§ **RECORDS FOR PROCESSING**
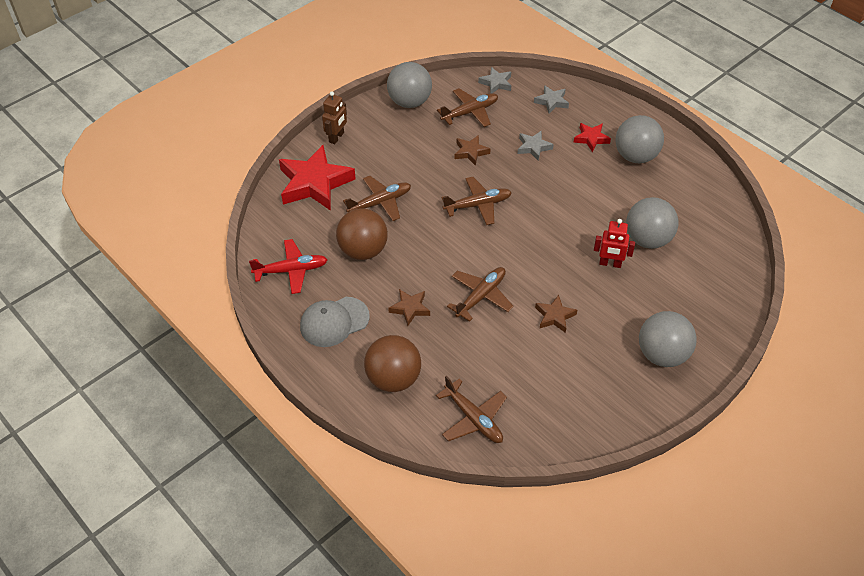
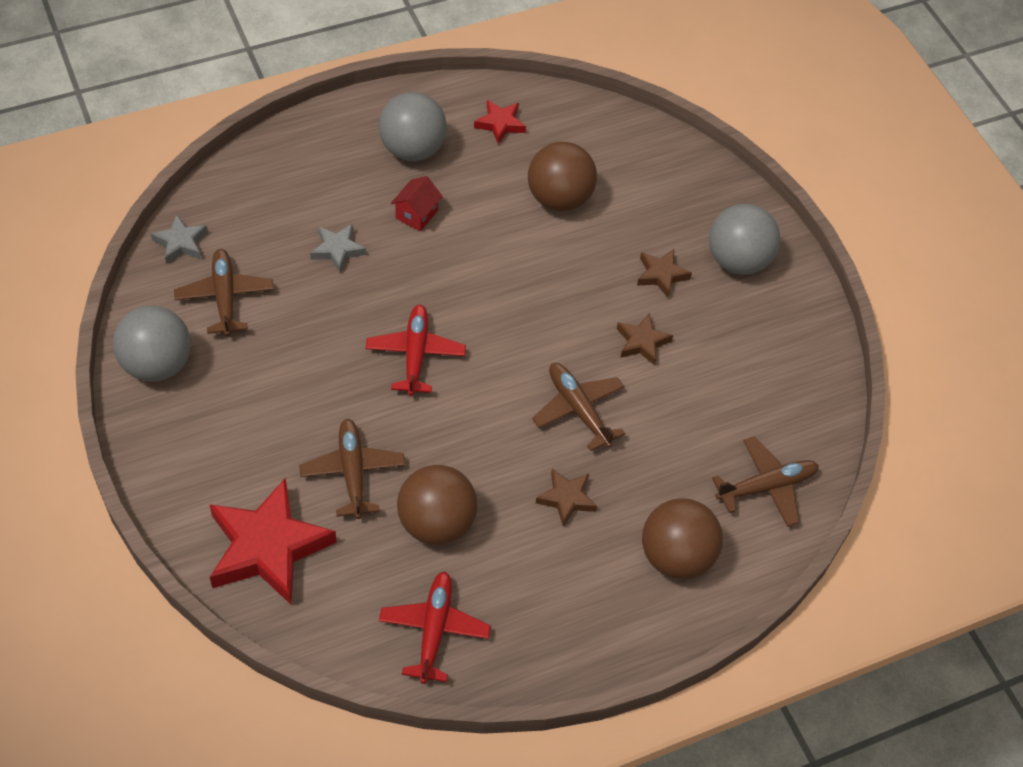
camera: 75 degrees left, 5 degrees up
(334, 322) = (553, 600): grey cap -> none
(336, 137) = (181, 487): brown robot -> none
(470, 152) = (308, 325): brown star -> brown star (661, 275)
(478, 205) = (415, 354): brown plane -> red plane
(551, 102) = (258, 194): grey star -> none
(584, 174) = (416, 214): none -> red house
(591, 139) = (355, 181): red star -> red star (500, 124)
(610, 264) = (582, 252): red robot -> none
(647, 239) = (559, 198): grey ball -> brown ball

§ **WORK REQUEST**
The lines to return are those in the entries above that include "brown".

§ **RESPONSE TO THE TASK**
(336, 137) = (181, 487): brown robot -> none
(470, 152) = (308, 325): brown star -> brown star (661, 275)
(478, 205) = (415, 354): brown plane -> red plane
(647, 239) = (559, 198): grey ball -> brown ball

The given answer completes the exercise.